EXERCISE BRIEF: Please restate exactly what appears in the records below from the first line to the line where "GPS pin GND: 5V -> GND" is, that line included.

:: DATA ::

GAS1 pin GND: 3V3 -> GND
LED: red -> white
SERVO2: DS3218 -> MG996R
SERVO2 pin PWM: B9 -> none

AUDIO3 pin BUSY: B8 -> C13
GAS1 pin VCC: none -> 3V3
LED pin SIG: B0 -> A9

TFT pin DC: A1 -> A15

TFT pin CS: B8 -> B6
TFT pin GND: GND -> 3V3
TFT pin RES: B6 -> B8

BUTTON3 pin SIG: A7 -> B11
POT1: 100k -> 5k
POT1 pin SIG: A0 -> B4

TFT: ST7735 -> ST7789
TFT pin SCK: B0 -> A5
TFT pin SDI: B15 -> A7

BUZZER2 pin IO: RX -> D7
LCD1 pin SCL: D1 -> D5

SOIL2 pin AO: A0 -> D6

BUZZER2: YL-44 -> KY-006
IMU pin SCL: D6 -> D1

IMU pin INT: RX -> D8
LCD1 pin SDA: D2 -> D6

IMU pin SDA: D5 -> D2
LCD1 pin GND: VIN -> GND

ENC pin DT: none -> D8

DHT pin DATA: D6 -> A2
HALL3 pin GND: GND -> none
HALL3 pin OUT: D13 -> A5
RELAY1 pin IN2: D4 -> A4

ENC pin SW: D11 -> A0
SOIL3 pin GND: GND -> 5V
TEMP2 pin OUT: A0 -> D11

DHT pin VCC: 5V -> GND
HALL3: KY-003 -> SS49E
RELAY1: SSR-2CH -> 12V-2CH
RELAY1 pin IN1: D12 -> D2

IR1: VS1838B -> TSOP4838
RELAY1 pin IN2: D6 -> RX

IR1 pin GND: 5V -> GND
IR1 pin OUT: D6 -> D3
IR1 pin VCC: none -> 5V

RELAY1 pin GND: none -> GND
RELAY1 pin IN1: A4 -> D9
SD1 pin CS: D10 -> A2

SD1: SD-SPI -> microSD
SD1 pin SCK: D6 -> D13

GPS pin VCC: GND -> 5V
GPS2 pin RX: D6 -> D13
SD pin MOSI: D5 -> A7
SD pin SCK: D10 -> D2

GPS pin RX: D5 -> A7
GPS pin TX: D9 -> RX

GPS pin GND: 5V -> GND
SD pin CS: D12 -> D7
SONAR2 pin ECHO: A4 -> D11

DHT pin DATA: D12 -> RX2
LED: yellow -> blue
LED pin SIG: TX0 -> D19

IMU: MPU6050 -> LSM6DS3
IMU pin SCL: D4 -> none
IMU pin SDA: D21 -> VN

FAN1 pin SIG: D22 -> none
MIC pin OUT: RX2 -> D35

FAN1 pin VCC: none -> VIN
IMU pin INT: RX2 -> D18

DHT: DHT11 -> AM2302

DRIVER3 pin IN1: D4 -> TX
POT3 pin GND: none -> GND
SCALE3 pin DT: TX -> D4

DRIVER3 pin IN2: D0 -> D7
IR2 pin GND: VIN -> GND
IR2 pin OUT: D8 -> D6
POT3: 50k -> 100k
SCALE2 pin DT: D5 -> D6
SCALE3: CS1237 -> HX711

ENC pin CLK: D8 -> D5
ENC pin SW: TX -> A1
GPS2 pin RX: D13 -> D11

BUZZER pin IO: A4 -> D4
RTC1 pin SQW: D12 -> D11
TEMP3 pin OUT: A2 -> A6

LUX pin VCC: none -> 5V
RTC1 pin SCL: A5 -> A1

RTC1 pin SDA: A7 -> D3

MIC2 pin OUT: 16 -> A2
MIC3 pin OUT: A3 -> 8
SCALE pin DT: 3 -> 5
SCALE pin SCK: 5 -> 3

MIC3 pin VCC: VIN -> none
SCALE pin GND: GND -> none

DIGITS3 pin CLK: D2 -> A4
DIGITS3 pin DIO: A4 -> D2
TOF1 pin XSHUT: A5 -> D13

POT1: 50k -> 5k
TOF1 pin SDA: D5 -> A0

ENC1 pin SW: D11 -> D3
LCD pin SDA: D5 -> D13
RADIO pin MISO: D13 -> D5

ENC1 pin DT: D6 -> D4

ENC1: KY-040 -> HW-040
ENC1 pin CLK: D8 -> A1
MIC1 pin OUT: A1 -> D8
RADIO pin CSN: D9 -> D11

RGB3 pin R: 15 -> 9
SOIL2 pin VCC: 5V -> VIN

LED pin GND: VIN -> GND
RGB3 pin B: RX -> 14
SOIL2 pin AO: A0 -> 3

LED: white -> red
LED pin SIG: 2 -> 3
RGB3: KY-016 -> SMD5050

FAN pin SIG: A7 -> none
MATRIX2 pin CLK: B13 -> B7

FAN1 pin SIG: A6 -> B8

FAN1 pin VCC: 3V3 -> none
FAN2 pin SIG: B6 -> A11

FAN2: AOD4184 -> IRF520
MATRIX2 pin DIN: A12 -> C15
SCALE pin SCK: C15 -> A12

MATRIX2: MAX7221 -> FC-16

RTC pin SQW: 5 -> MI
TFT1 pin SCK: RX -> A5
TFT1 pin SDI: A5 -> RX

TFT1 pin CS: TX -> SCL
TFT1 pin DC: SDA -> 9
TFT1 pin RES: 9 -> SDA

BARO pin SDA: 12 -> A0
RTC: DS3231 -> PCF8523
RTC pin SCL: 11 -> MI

:::

TASK RESPONSE:
GAS1 pin GND: 3V3 -> GND
LED: red -> white
SERVO2: DS3218 -> MG996R
SERVO2 pin PWM: B9 -> none

AUDIO3 pin BUSY: B8 -> C13
GAS1 pin VCC: none -> 3V3
LED pin SIG: B0 -> A9

TFT pin DC: A1 -> A15

TFT pin CS: B8 -> B6
TFT pin GND: GND -> 3V3
TFT pin RES: B6 -> B8

BUTTON3 pin SIG: A7 -> B11
POT1: 100k -> 5k
POT1 pin SIG: A0 -> B4

TFT: ST7735 -> ST7789
TFT pin SCK: B0 -> A5
TFT pin SDI: B15 -> A7

BUZZER2 pin IO: RX -> D7
LCD1 pin SCL: D1 -> D5

SOIL2 pin AO: A0 -> D6

BUZZER2: YL-44 -> KY-006
IMU pin SCL: D6 -> D1

IMU pin INT: RX -> D8
LCD1 pin SDA: D2 -> D6

IMU pin SDA: D5 -> D2
LCD1 pin GND: VIN -> GND

ENC pin DT: none -> D8

DHT pin DATA: D6 -> A2
HALL3 pin GND: GND -> none
HALL3 pin OUT: D13 -> A5
RELAY1 pin IN2: D4 -> A4

ENC pin SW: D11 -> A0
SOIL3 pin GND: GND -> 5V
TEMP2 pin OUT: A0 -> D11

DHT pin VCC: 5V -> GND
HALL3: KY-003 -> SS49E
RELAY1: SSR-2CH -> 12V-2CH
RELAY1 pin IN1: D12 -> D2

IR1: VS1838B -> TSOP4838
RELAY1 pin IN2: D6 -> RX

IR1 pin GND: 5V -> GND
IR1 pin OUT: D6 -> D3
IR1 pin VCC: none -> 5V

RELAY1 pin GND: none -> GND
RELAY1 pin IN1: A4 -> D9
SD1 pin CS: D10 -> A2

SD1: SD-SPI -> microSD
SD1 pin SCK: D6 -> D13

GPS pin VCC: GND -> 5V
GPS2 pin RX: D6 -> D13
SD pin MOSI: D5 -> A7
SD pin SCK: D10 -> D2

GPS pin RX: D5 -> A7
GPS pin TX: D9 -> RX

GPS pin GND: 5V -> GND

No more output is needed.